The data below should be restated word for word, with every picture omitted.

[Content revision data]
=== Begin Enclosure ===

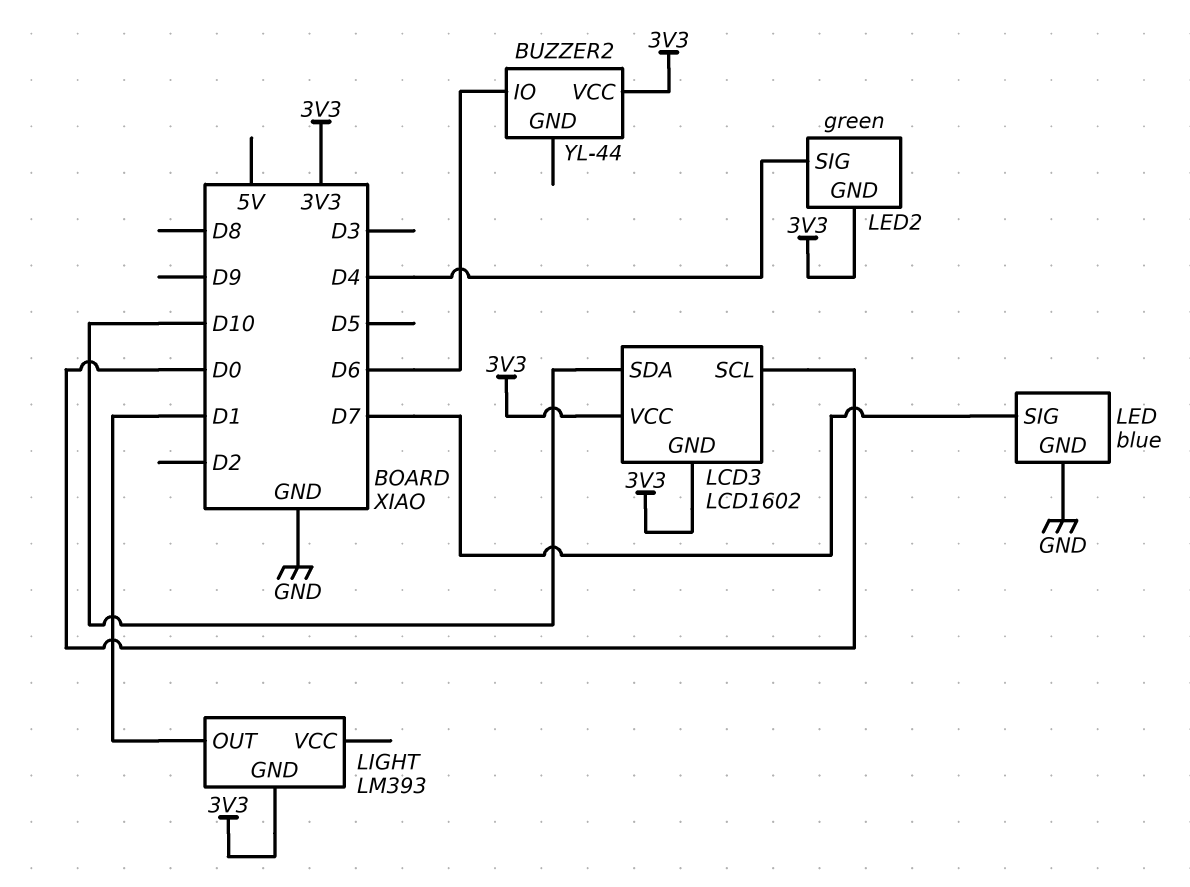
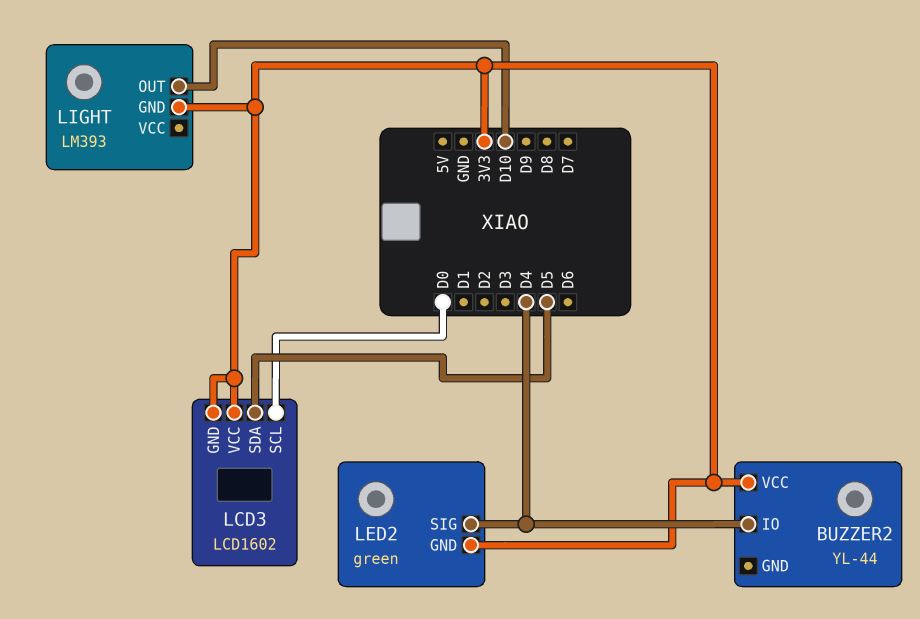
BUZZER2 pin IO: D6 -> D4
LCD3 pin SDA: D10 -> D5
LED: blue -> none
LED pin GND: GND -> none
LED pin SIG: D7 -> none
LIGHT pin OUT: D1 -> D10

=== End Enclosure ===

*EXERCISE OUTPUT*.
BUZZER2 pin IO: D6 -> D4
LCD3 pin SDA: D10 -> D5
LED: blue -> none
LED pin GND: GND -> none
LED pin SIG: D7 -> none
LIGHT pin OUT: D1 -> D10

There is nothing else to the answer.